- **What you should do**
Give back exactly the line containing "C1: 220nF (GND, IN0) -> 33nF (GND, IN0)" and all that follow it in the data below, with the pictures left out.

- **Material to process**
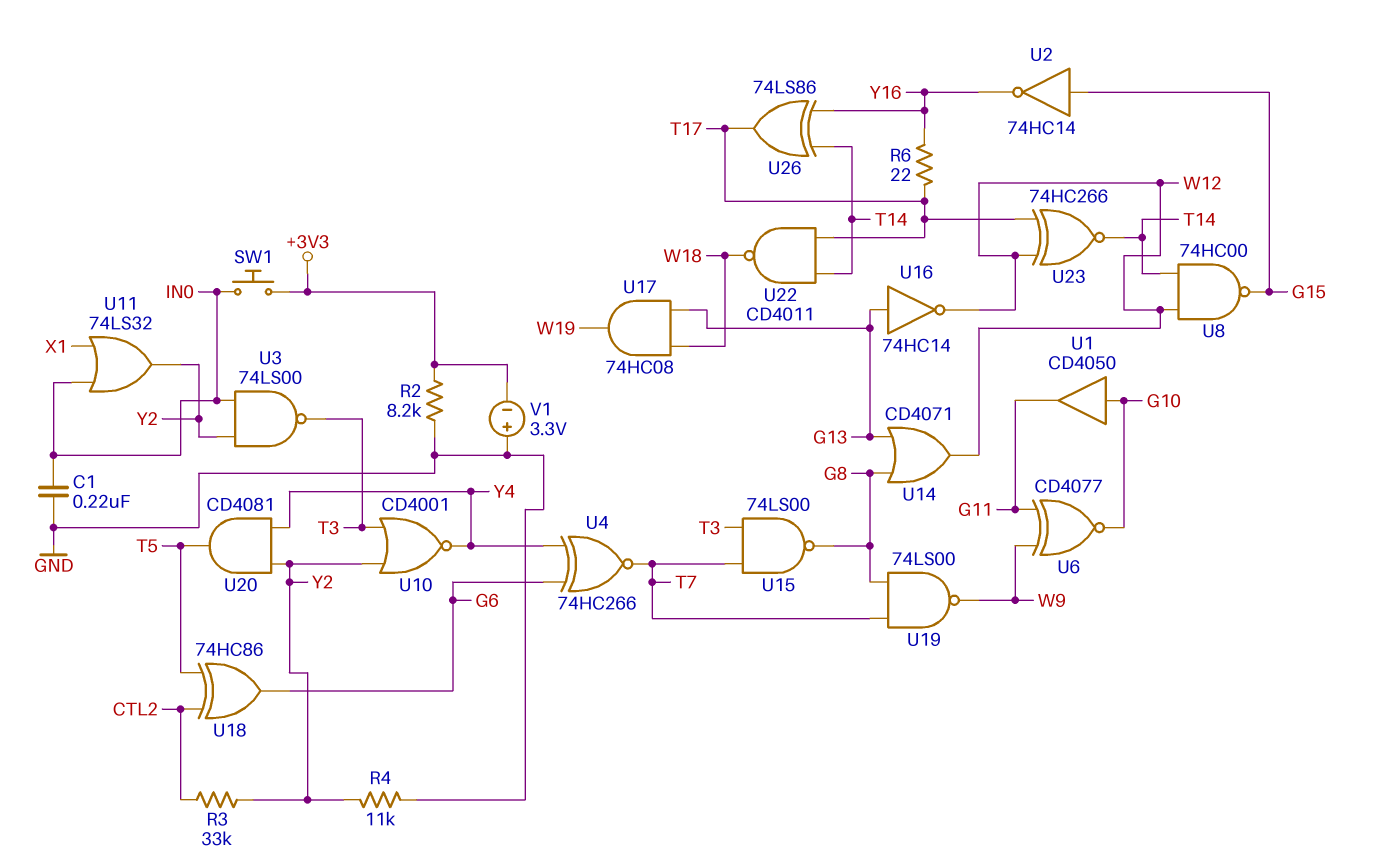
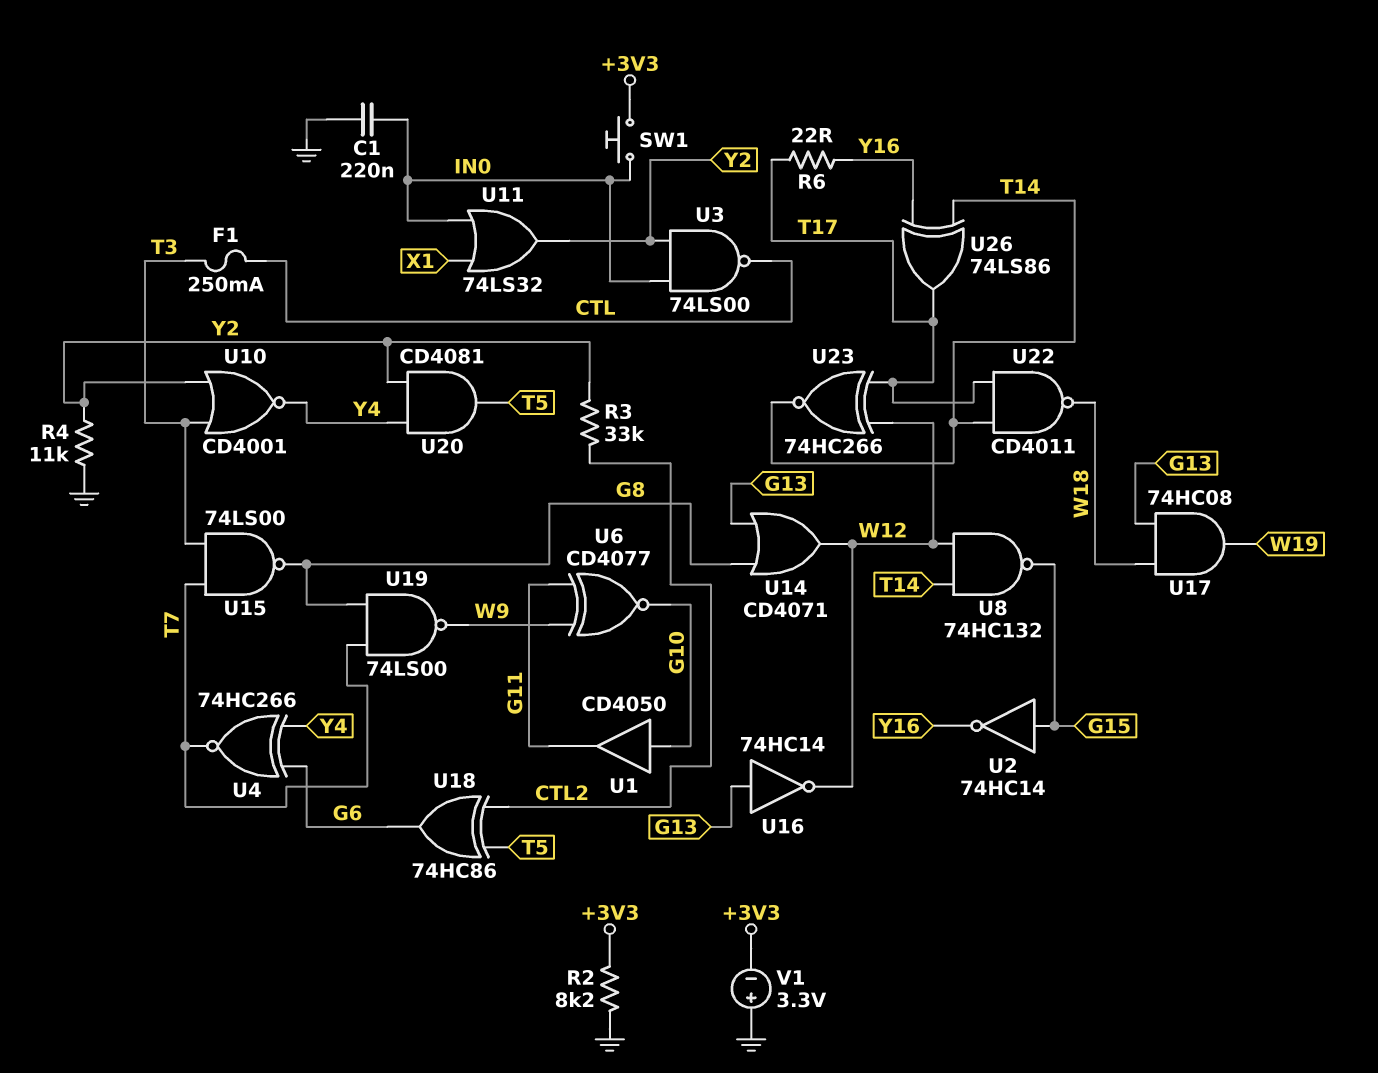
F1: none -> 250mA (CTL, T3)
U3: NAND 74LS00 (in IN0, in Y2, out T3) -> NAND 74LS00 (in IN0, in Y2, out CTL)
U8: NAND 74HC00 (in T14, in W12, out G15) -> NAND 74HC132 (in T14, in W12, out G15)

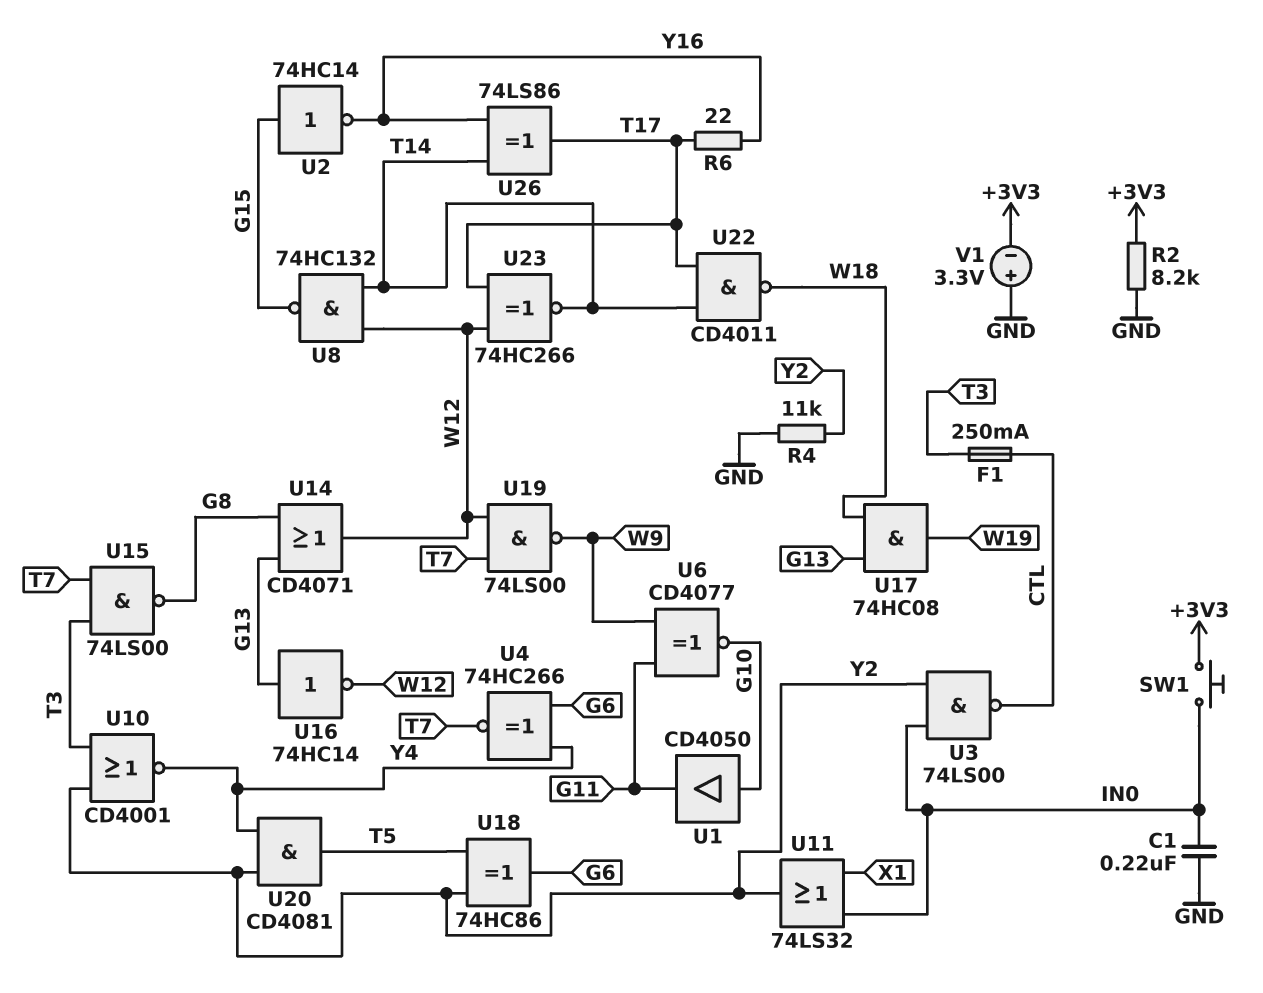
R3: 33k (CTL2, Y2) -> none
U18: XOR 74HC86 (in CTL2, in T5, out G6) -> XOR 74HC86 (in T5, in Y2, out G6)
U19: NAND 74LS00 (in G8, in T7, out W9) -> NAND 74LS00 (in T7, in W12, out W9)

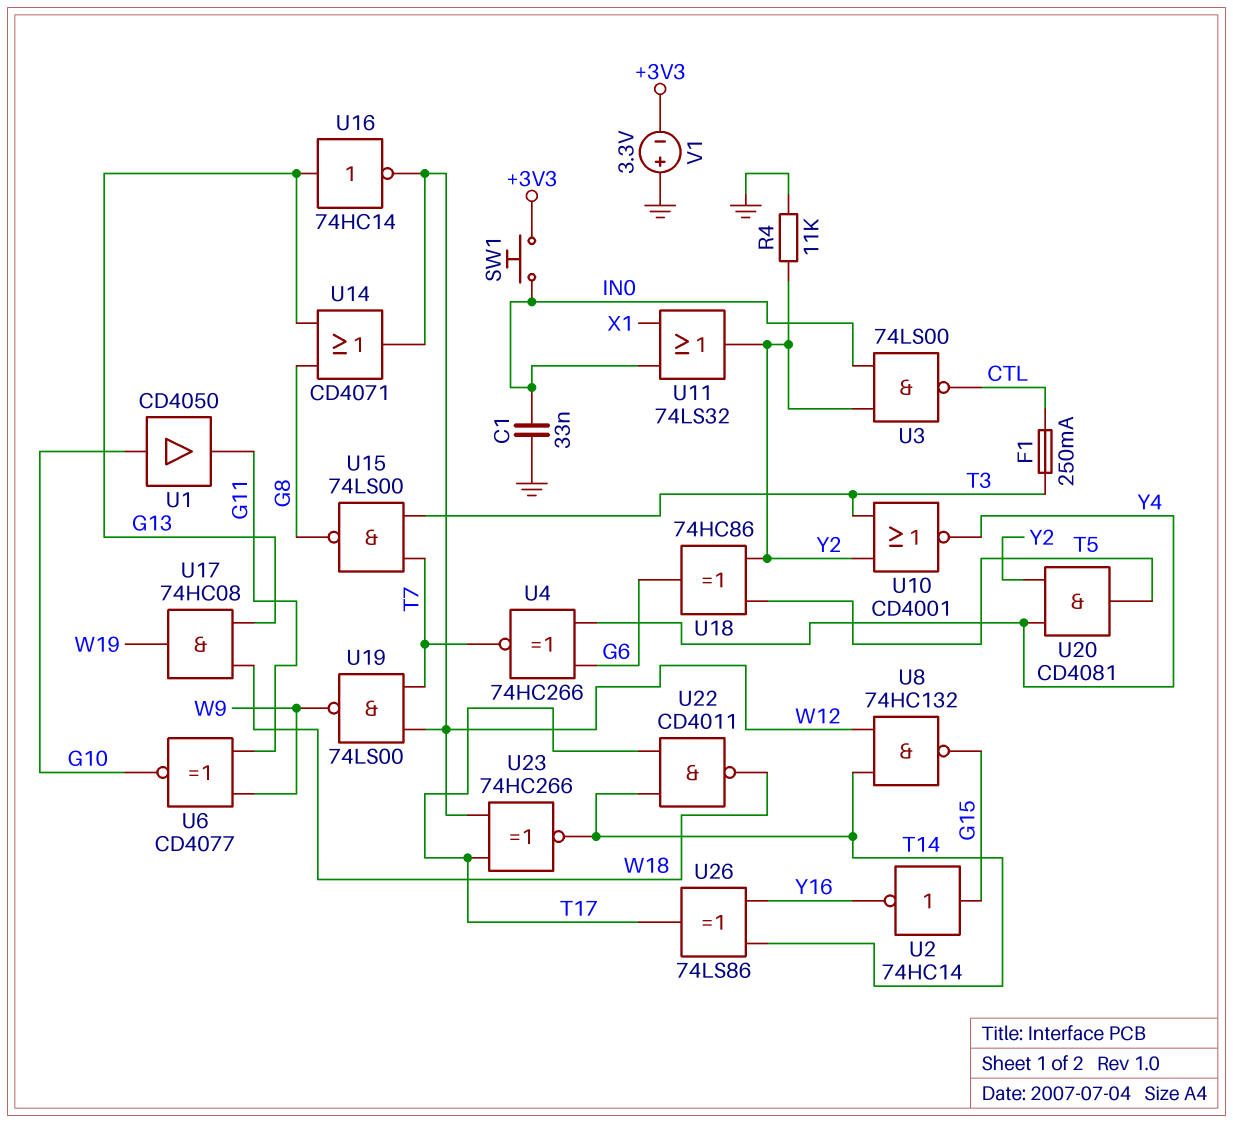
C1: 220nF (GND, IN0) -> 33nF (GND, IN0)
R2: 8.2k (+3V3, GND) -> none
R6: 22 (T17, Y16) -> none

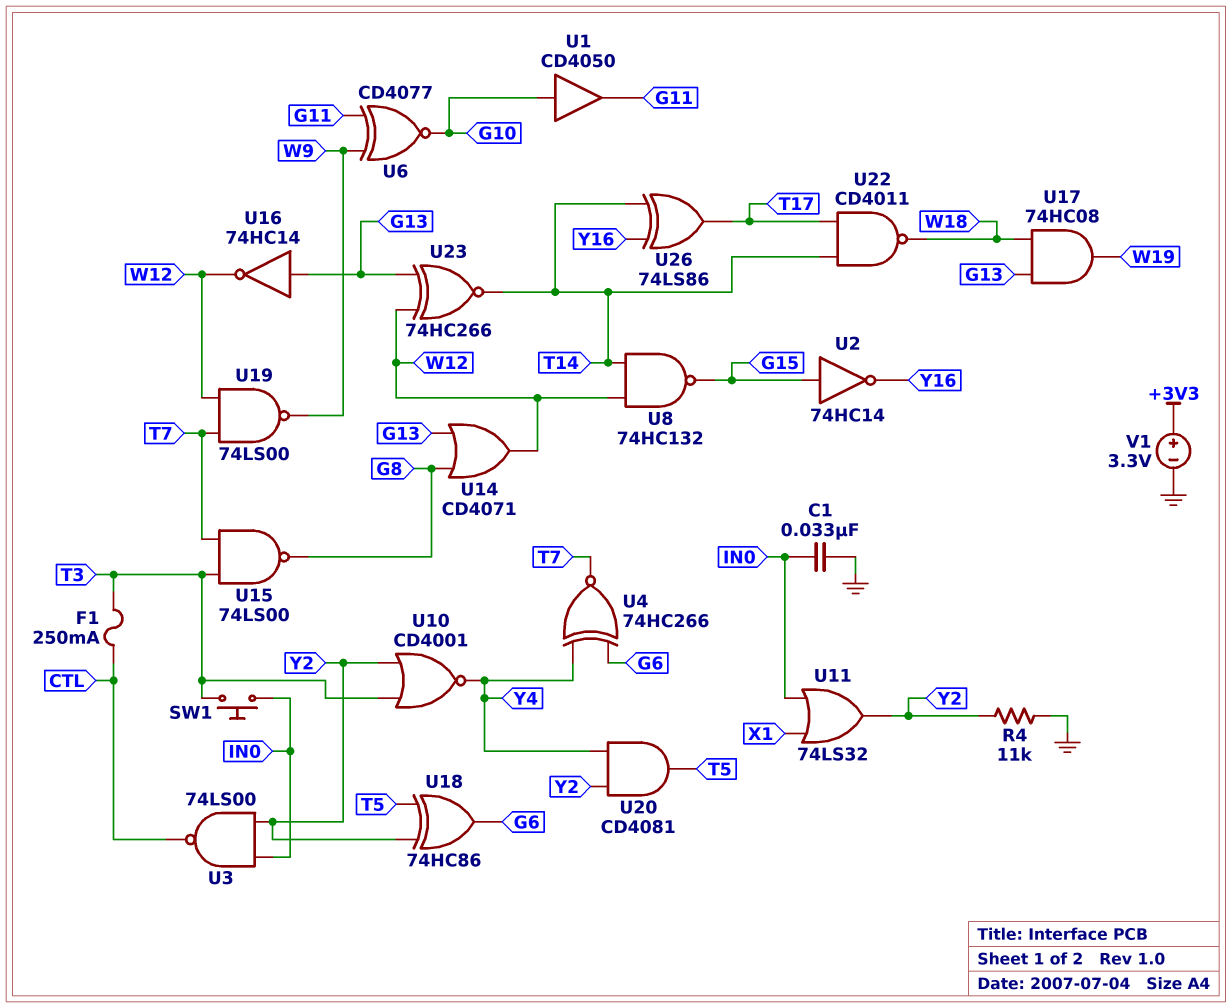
SW1: button (+3V3, IN0) -> button (IN0, T3)
U23: XNOR 74HC266 (in T17, in W12, out T14) -> XNOR 74HC266 (in G13, in W12, out T14)
V1: 3.3V (plus GND, minus +3V3) -> 3.3V (plus +3V3, minus GND)

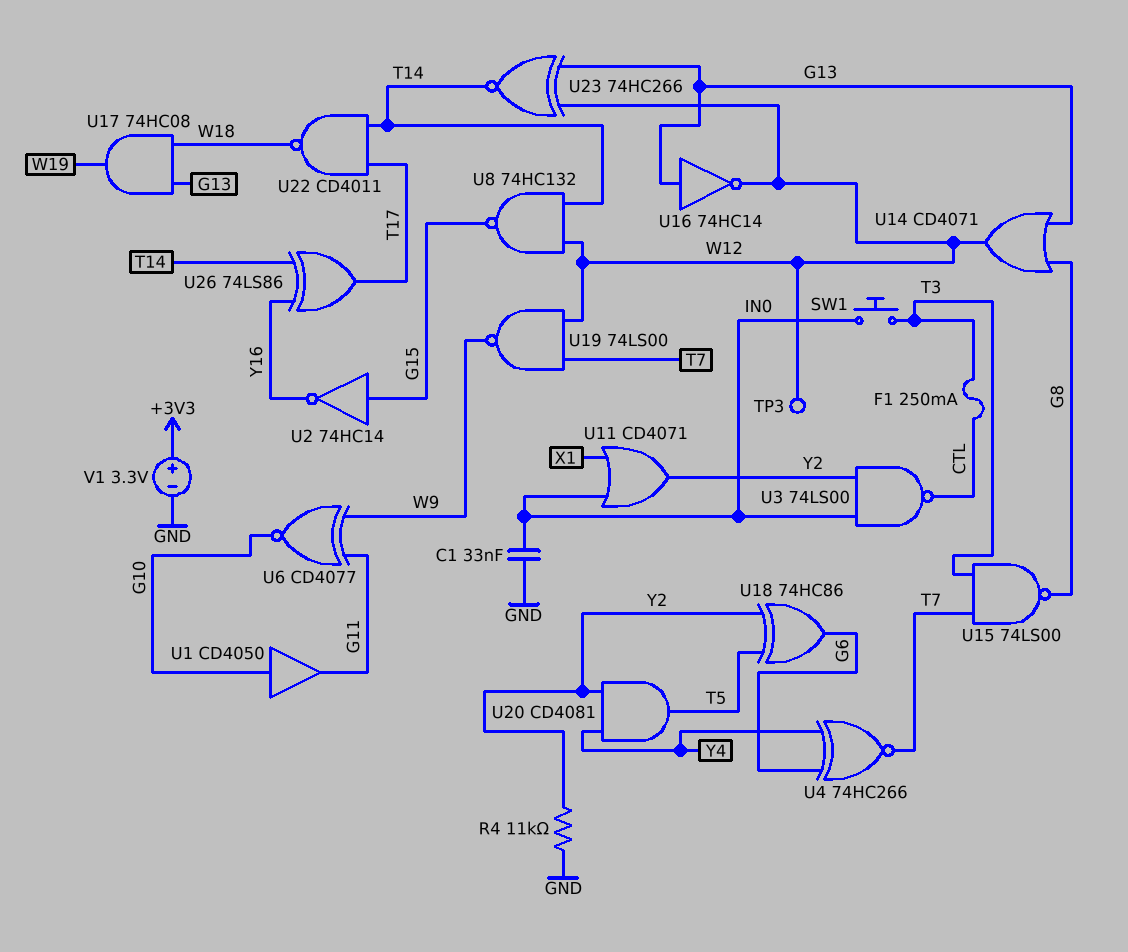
TP3: none -> test point (W12)
U10: NOR CD4001 (in T3, in Y2, out Y4) -> none
U11: OR 74LS32 (in IN0, in X1, out Y2) -> OR CD4071 (in IN0, in X1, out Y2)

- **Reply to the exercise**
C1: 220nF (GND, IN0) -> 33nF (GND, IN0)
R2: 8.2k (+3V3, GND) -> none
R6: 22 (T17, Y16) -> none

SW1: button (+3V3, IN0) -> button (IN0, T3)
U23: XNOR 74HC266 (in T17, in W12, out T14) -> XNOR 74HC266 (in G13, in W12, out T14)
V1: 3.3V (plus GND, minus +3V3) -> 3.3V (plus +3V3, minus GND)

TP3: none -> test point (W12)
U10: NOR CD4001 (in T3, in Y2, out Y4) -> none
U11: OR 74LS32 (in IN0, in X1, out Y2) -> OR CD4071 (in IN0, in X1, out Y2)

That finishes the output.